## ASSIGNMENT
Every line from the one containing "pink brick B10" to the one containing "pink brick F7" in the records below, both included, must be set down exactly, and no other line.
====== MATERIAL FOR THIS EXERCISE
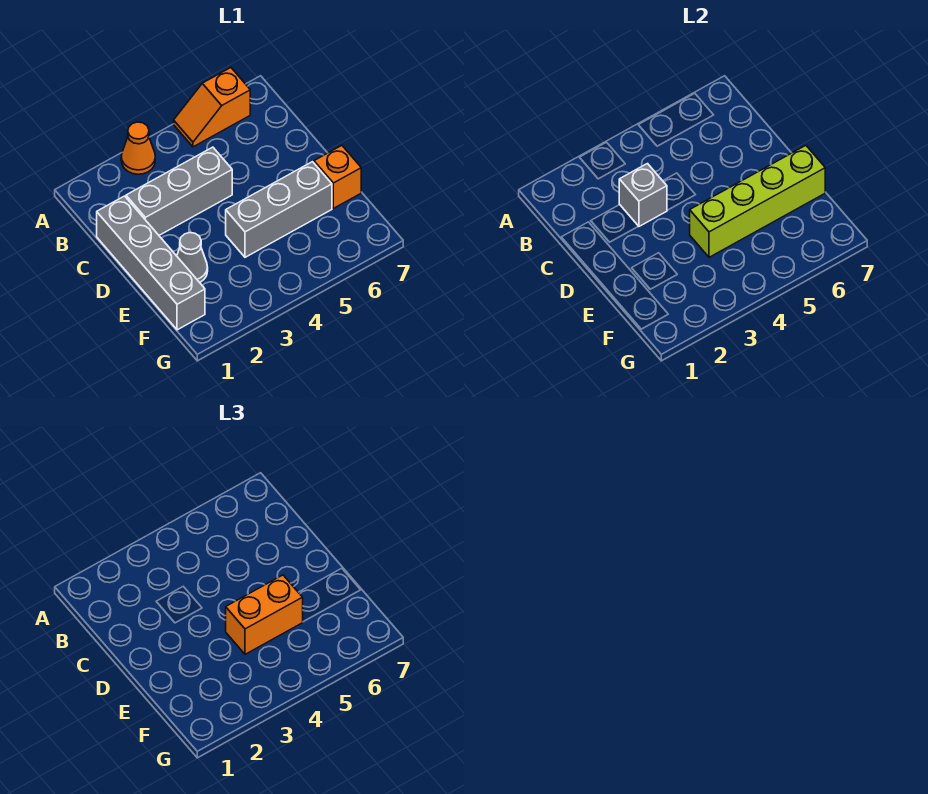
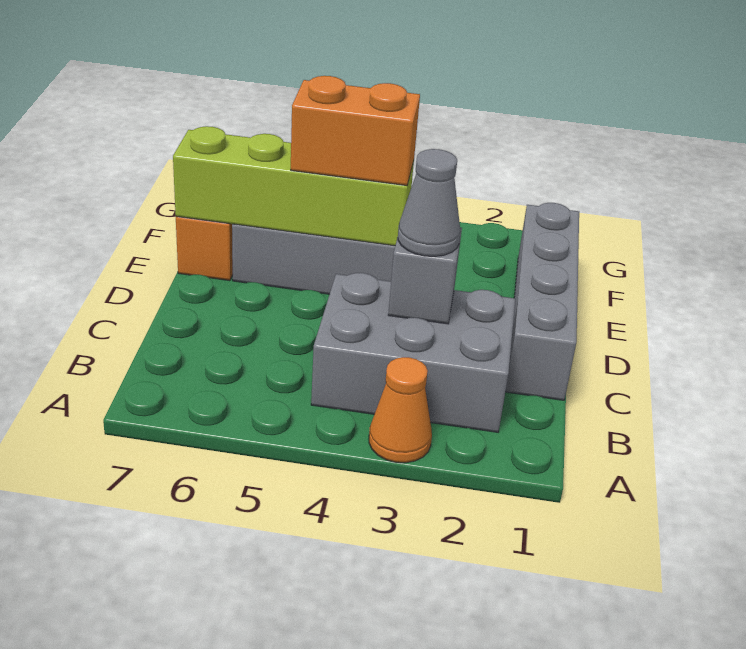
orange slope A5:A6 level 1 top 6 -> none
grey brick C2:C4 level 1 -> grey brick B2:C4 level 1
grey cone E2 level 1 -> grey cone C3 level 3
============
====== MATERIAL FOR THIS EXERCISE
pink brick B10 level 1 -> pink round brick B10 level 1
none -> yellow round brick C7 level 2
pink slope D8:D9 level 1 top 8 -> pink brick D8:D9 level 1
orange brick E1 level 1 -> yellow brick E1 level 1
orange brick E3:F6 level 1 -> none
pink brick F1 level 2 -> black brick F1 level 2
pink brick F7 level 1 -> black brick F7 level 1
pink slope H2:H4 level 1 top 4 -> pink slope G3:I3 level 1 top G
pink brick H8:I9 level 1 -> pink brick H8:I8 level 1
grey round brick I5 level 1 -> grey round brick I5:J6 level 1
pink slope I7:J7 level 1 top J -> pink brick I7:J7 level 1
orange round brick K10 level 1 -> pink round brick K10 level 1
============
## OUTPUT OF THE EXERCISE
pink brick B10 level 1 -> pink round brick B10 level 1
none -> yellow round brick C7 level 2
pink slope D8:D9 level 1 top 8 -> pink brick D8:D9 level 1
orange brick E1 level 1 -> yellow brick E1 level 1
orange brick E3:F6 level 1 -> none
pink brick F1 level 2 -> black brick F1 level 2
pink brick F7 level 1 -> black brick F7 level 1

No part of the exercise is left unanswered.